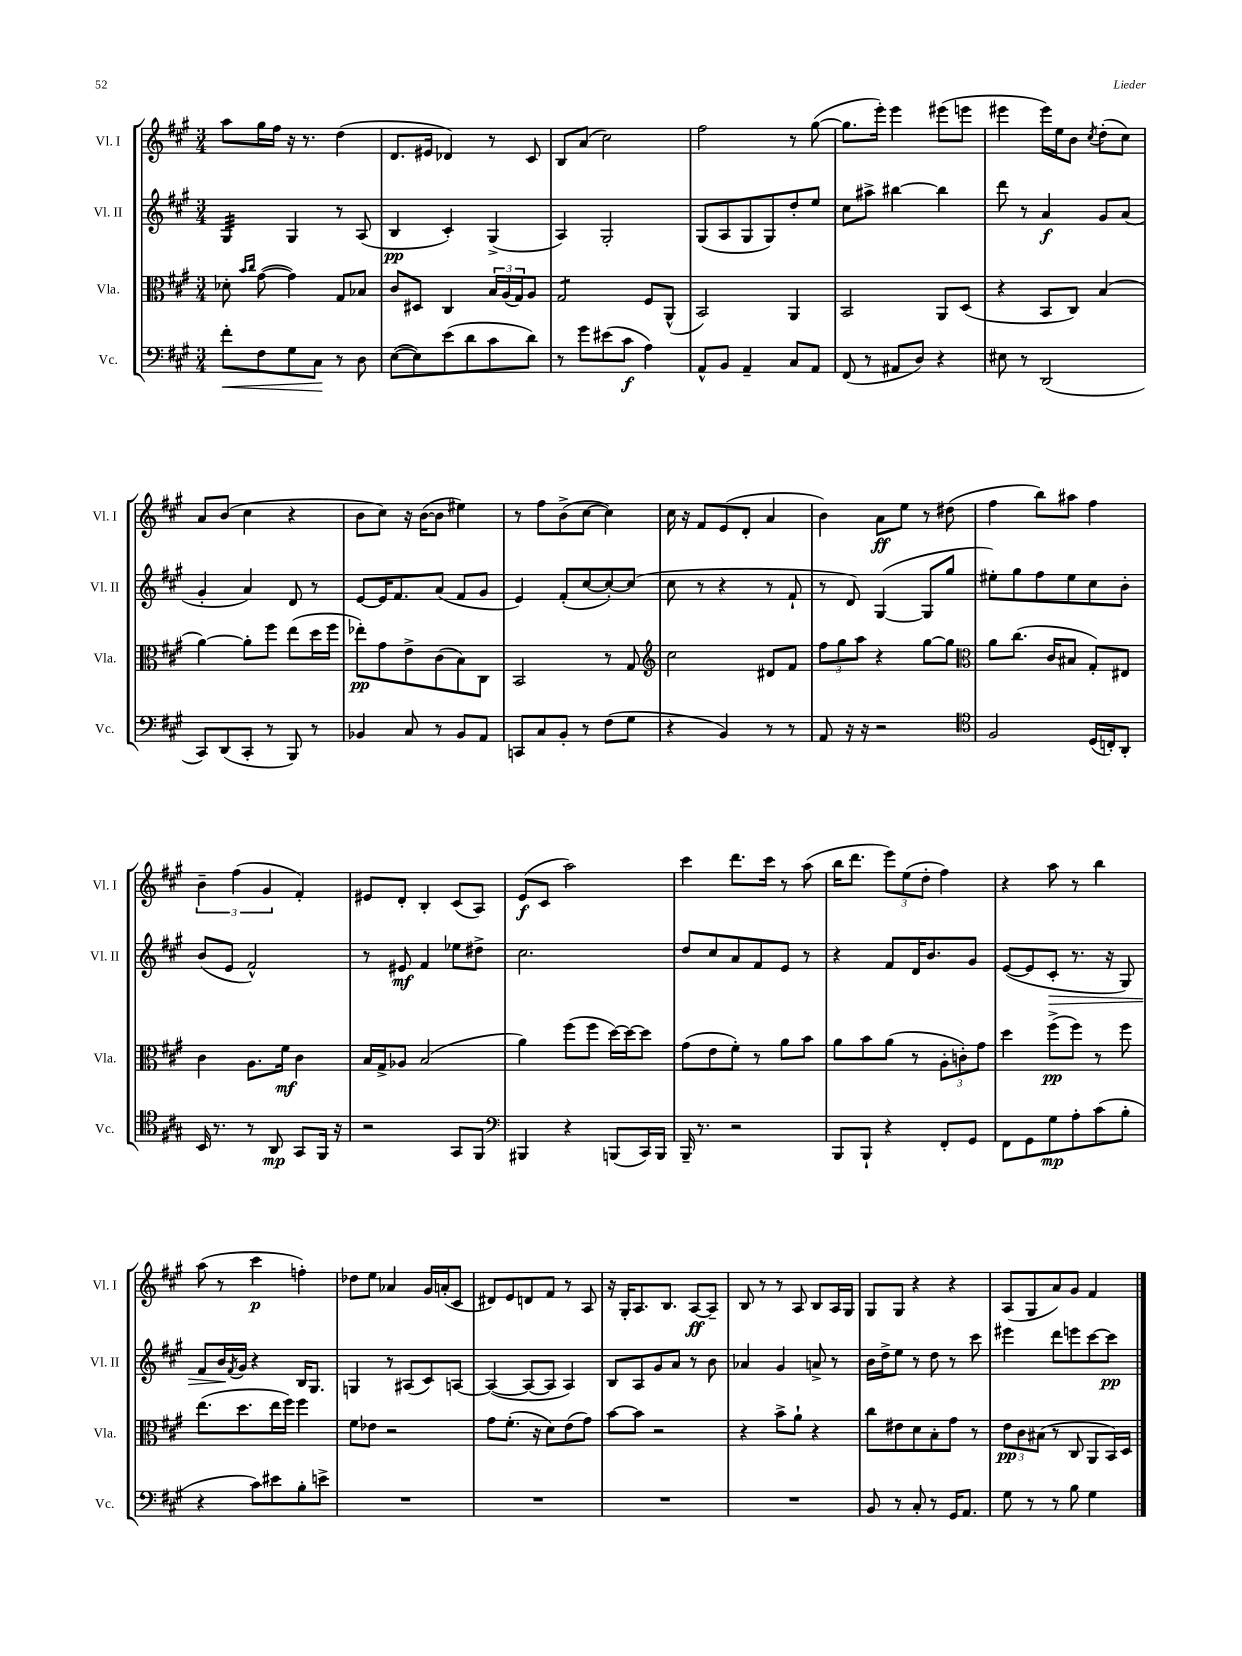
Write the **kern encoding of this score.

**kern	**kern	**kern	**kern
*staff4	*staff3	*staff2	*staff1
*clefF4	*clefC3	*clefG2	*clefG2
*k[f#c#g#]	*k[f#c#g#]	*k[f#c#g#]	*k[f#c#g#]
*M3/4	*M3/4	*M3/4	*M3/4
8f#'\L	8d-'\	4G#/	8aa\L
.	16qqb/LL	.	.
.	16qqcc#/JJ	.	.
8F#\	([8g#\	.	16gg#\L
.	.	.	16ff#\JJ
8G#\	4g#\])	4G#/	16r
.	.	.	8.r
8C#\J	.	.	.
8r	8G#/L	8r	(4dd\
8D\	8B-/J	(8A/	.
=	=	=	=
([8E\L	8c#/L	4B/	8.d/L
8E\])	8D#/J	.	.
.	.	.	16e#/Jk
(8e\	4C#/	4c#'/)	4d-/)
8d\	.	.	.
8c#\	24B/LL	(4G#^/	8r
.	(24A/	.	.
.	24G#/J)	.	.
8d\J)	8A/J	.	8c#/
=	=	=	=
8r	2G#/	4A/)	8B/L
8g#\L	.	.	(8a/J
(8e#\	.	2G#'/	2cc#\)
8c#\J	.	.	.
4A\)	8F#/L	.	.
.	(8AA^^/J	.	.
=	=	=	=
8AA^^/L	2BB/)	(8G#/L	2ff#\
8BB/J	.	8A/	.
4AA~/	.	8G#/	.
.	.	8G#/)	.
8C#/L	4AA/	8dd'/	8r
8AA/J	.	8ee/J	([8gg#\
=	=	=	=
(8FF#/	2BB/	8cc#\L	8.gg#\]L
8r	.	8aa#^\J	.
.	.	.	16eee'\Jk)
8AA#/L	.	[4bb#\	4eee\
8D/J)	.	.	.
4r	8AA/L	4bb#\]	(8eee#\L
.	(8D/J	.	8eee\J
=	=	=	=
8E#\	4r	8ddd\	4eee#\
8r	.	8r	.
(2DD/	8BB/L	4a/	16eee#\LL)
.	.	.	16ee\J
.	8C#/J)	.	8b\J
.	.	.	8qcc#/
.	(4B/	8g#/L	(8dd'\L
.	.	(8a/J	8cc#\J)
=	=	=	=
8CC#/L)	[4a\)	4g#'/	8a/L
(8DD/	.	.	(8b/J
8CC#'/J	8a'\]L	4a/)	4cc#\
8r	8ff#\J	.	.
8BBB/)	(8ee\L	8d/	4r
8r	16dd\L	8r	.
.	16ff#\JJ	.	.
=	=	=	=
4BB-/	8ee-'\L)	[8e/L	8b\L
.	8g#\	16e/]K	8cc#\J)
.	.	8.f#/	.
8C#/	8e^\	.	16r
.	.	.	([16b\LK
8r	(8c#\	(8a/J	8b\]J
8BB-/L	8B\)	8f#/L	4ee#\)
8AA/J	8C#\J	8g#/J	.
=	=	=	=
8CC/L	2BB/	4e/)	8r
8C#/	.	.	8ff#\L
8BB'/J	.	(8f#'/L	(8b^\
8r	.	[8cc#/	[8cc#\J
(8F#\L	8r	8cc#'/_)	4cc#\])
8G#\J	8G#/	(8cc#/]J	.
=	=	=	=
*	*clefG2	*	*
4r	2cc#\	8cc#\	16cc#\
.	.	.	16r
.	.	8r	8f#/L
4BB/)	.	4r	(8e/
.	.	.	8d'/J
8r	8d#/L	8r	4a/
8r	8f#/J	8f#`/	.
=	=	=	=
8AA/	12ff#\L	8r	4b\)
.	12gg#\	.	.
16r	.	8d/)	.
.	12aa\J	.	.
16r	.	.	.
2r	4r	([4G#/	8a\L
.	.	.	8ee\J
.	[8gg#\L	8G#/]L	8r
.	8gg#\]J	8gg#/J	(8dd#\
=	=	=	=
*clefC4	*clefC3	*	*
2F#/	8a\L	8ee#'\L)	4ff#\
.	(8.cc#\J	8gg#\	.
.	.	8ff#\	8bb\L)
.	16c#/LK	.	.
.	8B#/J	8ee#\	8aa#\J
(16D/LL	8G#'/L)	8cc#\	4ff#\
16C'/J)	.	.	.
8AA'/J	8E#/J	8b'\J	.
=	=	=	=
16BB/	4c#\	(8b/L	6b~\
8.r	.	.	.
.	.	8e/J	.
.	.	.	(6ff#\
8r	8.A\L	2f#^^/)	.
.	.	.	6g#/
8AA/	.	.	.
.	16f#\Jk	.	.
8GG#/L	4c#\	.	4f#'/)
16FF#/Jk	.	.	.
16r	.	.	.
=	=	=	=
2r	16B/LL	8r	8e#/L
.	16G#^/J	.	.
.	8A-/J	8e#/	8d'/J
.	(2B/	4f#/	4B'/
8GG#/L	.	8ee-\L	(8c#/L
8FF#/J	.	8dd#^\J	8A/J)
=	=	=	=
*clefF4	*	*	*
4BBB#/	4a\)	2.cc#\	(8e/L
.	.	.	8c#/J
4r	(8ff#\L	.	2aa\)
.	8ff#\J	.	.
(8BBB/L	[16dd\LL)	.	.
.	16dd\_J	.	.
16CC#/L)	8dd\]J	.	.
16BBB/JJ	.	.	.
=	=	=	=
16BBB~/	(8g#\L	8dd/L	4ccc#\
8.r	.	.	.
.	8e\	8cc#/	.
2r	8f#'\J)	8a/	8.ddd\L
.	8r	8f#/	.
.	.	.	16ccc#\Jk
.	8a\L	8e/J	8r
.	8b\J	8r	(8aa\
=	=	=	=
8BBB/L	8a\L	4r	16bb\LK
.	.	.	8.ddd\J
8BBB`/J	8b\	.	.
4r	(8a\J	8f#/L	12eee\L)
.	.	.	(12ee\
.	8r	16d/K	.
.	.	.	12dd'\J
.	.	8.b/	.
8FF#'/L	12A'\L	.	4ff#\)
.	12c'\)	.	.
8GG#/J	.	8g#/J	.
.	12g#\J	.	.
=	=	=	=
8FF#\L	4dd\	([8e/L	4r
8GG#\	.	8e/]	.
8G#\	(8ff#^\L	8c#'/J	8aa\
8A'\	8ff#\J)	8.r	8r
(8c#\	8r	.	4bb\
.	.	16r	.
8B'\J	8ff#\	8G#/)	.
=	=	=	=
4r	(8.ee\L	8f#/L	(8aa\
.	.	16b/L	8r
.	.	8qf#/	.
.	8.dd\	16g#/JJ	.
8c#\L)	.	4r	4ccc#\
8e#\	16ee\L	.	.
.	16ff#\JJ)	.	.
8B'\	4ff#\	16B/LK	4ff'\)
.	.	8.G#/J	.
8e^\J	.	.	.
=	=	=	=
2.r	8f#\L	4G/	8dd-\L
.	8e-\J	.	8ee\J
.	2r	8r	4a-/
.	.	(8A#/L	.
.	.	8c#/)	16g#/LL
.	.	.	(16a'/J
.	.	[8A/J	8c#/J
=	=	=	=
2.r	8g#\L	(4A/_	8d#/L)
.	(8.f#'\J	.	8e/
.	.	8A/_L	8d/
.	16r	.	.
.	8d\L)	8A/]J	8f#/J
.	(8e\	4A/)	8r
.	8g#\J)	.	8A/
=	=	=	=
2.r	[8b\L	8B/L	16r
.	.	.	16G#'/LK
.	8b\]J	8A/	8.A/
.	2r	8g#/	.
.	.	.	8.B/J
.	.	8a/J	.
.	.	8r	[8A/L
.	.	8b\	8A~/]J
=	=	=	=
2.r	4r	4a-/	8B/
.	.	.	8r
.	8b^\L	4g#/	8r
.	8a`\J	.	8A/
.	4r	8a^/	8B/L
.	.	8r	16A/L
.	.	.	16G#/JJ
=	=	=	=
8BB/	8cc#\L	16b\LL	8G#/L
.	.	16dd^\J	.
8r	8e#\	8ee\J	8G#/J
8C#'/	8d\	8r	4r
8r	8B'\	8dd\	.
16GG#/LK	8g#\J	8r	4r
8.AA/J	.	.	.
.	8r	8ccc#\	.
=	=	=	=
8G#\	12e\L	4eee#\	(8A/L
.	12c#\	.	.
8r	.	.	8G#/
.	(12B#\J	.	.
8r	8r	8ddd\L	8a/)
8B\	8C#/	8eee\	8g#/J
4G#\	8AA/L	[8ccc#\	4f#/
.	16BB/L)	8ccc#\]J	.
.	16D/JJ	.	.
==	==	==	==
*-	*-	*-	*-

#####

**PROBLEM DETAILS:** Report each line in the rows above that contains the string "kern".

**FULL ANSWER:**
Write the **kern encoding of this score.
**kern	**kern	**kern	**kern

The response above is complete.